◆ Exercise
Could you copy every record below exactly, leaving out the pictures?

Information supplied START

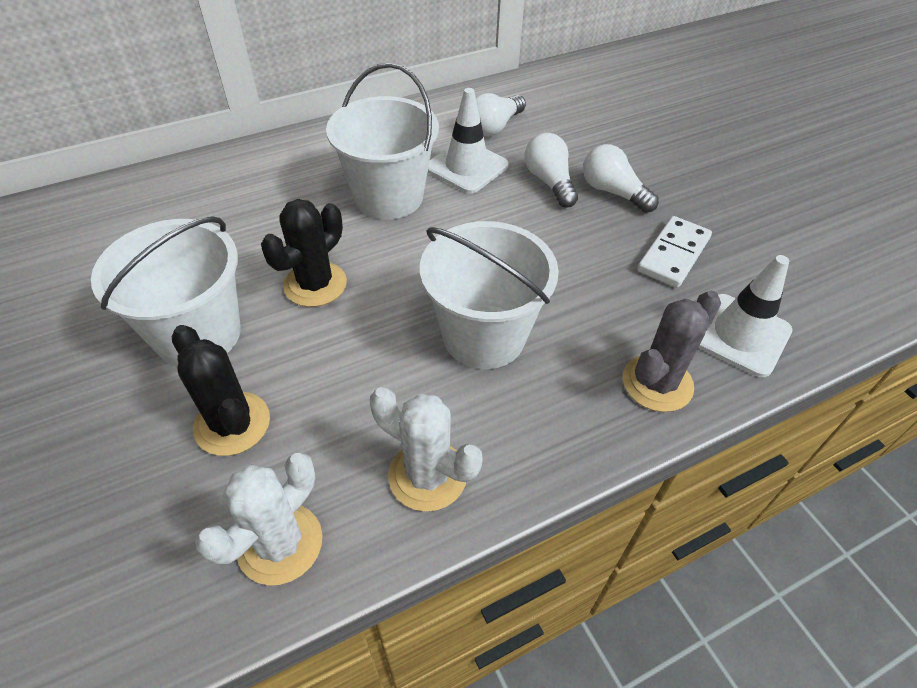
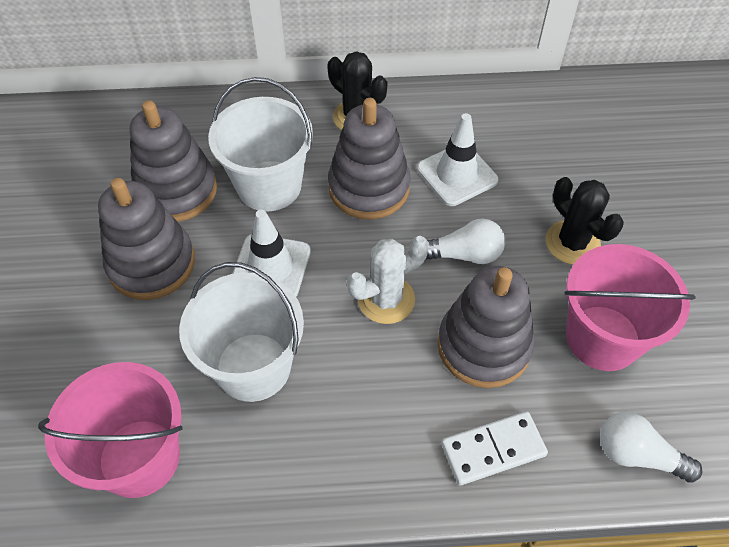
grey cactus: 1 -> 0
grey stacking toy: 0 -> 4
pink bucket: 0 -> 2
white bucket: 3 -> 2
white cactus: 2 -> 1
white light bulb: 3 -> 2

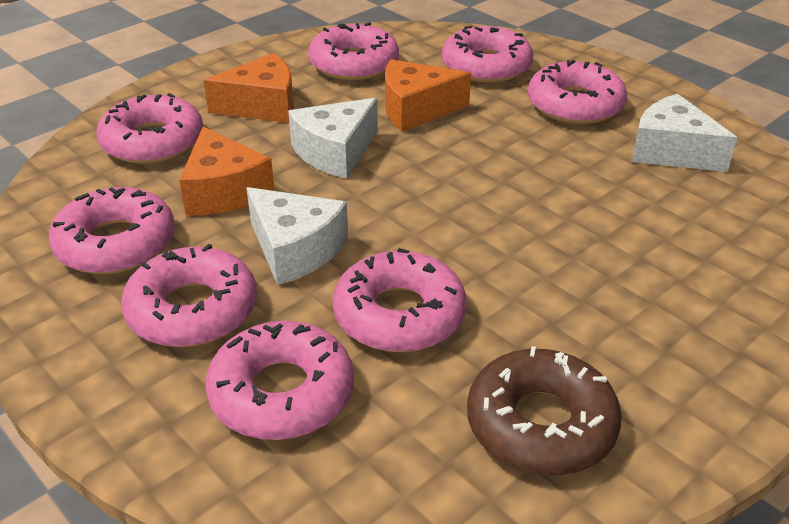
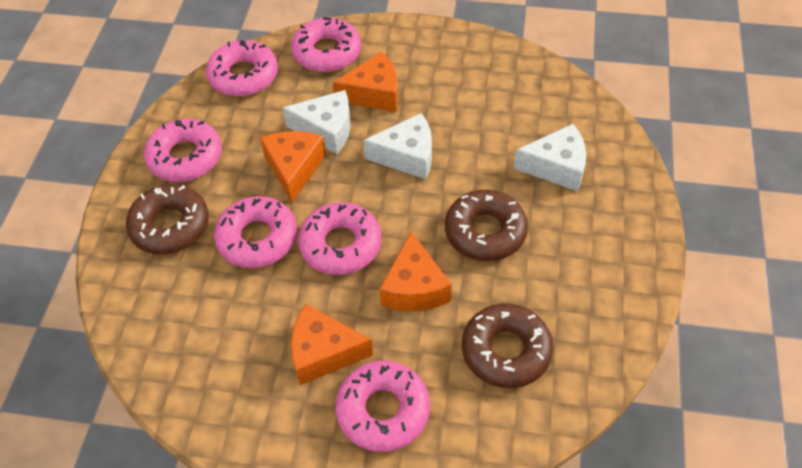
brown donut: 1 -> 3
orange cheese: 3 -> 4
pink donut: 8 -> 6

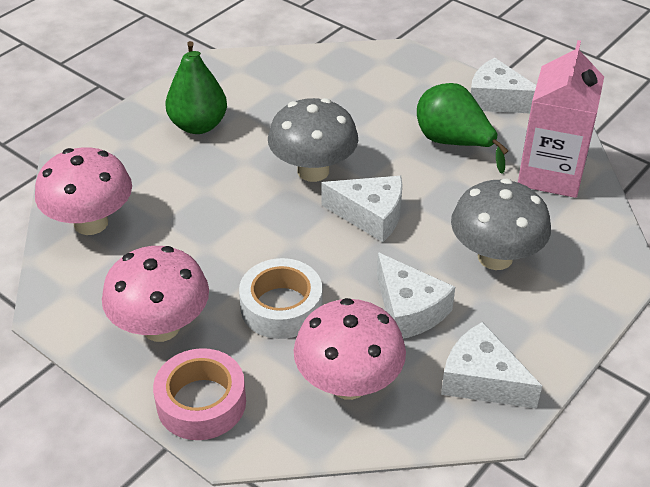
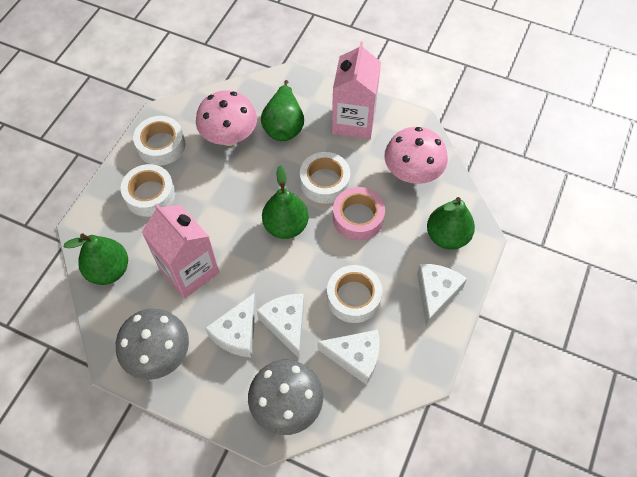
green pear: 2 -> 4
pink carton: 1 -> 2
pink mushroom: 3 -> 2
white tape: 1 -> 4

Information supplied END

◆ Your solution
grey cactus: 1 -> 0
grey stacking toy: 0 -> 4
pink bucket: 0 -> 2
white bucket: 3 -> 2
white cactus: 2 -> 1
white light bulb: 3 -> 2

brown donut: 1 -> 3
orange cheese: 3 -> 4
pink donut: 8 -> 6

green pear: 2 -> 4
pink carton: 1 -> 2
pink mushroom: 3 -> 2
white tape: 1 -> 4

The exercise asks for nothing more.